__Prompt__
Please copy out the whole listing below line for line, keeping every word, number and punctuation mark unchanged.

__Input records__
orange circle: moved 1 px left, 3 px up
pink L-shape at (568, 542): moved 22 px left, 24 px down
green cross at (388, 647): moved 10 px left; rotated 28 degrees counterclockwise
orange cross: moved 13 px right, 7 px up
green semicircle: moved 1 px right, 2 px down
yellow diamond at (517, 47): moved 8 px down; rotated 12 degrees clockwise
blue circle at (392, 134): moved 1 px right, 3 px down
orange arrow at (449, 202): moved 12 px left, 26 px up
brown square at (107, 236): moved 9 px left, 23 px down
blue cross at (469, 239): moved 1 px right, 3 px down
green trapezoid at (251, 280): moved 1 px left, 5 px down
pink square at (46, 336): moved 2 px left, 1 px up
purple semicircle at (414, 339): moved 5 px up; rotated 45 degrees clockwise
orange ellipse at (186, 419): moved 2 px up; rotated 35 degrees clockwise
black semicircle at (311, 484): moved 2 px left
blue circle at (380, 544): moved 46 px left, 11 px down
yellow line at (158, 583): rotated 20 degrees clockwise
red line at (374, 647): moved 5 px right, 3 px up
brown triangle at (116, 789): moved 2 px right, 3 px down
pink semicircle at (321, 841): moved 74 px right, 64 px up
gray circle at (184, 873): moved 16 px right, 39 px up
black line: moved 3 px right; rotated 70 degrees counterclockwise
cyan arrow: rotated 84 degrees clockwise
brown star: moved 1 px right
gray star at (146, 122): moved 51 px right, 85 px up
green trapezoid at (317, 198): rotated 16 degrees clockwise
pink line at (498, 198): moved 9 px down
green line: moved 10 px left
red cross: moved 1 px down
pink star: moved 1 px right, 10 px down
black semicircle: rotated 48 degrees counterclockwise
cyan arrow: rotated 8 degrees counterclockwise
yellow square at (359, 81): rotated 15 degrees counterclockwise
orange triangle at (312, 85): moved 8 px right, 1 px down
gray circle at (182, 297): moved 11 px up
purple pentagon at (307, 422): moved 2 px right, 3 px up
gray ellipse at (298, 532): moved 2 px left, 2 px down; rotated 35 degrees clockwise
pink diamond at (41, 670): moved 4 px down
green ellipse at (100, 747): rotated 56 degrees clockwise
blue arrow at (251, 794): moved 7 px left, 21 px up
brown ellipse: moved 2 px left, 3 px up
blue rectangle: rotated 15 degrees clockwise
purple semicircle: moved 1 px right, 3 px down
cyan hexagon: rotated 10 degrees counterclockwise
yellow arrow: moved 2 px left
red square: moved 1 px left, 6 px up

__Task result__
orange circle: moved 1 px left, 3 px up
pink L-shape at (568, 542): moved 22 px left, 24 px down
green cross at (388, 647): moved 10 px left; rotated 28 degrees counterclockwise
orange cross: moved 13 px right, 7 px up
green semicircle: moved 1 px right, 2 px down
yellow diamond at (517, 47): moved 8 px down; rotated 12 degrees clockwise
blue circle at (392, 134): moved 1 px right, 3 px down
orange arrow at (449, 202): moved 12 px left, 26 px up
brown square at (107, 236): moved 9 px left, 23 px down
blue cross at (469, 239): moved 1 px right, 3 px down
green trapezoid at (251, 280): moved 1 px left, 5 px down
pink square at (46, 336): moved 2 px left, 1 px up
purple semicircle at (414, 339): moved 5 px up; rotated 45 degrees clockwise
orange ellipse at (186, 419): moved 2 px up; rotated 35 degrees clockwise
black semicircle at (311, 484): moved 2 px left
blue circle at (380, 544): moved 46 px left, 11 px down
yellow line at (158, 583): rotated 20 degrees clockwise
red line at (374, 647): moved 5 px right, 3 px up
brown triangle at (116, 789): moved 2 px right, 3 px down
pink semicircle at (321, 841): moved 74 px right, 64 px up
gray circle at (184, 873): moved 16 px right, 39 px up
black line: moved 3 px right; rotated 70 degrees counterclockwise
cyan arrow: rotated 84 degrees clockwise
brown star: moved 1 px right
gray star at (146, 122): moved 51 px right, 85 px up
green trapezoid at (317, 198): rotated 16 degrees clockwise
pink line at (498, 198): moved 9 px down
green line: moved 10 px left
red cross: moved 1 px down
pink star: moved 1 px right, 10 px down
black semicircle: rotated 48 degrees counterclockwise
cyan arrow: rotated 8 degrees counterclockwise
yellow square at (359, 81): rotated 15 degrees counterclockwise
orange triangle at (312, 85): moved 8 px right, 1 px down
gray circle at (182, 297): moved 11 px up
purple pentagon at (307, 422): moved 2 px right, 3 px up
gray ellipse at (298, 532): moved 2 px left, 2 px down; rotated 35 degrees clockwise
pink diamond at (41, 670): moved 4 px down
green ellipse at (100, 747): rotated 56 degrees clockwise
blue arrow at (251, 794): moved 7 px left, 21 px up
brown ellipse: moved 2 px left, 3 px up
blue rectangle: rotated 15 degrees clockwise
purple semicircle: moved 1 px right, 3 px down
cyan hexagon: rotated 10 degrees counterclockwise
yellow arrow: moved 2 px left
red square: moved 1 px left, 6 px up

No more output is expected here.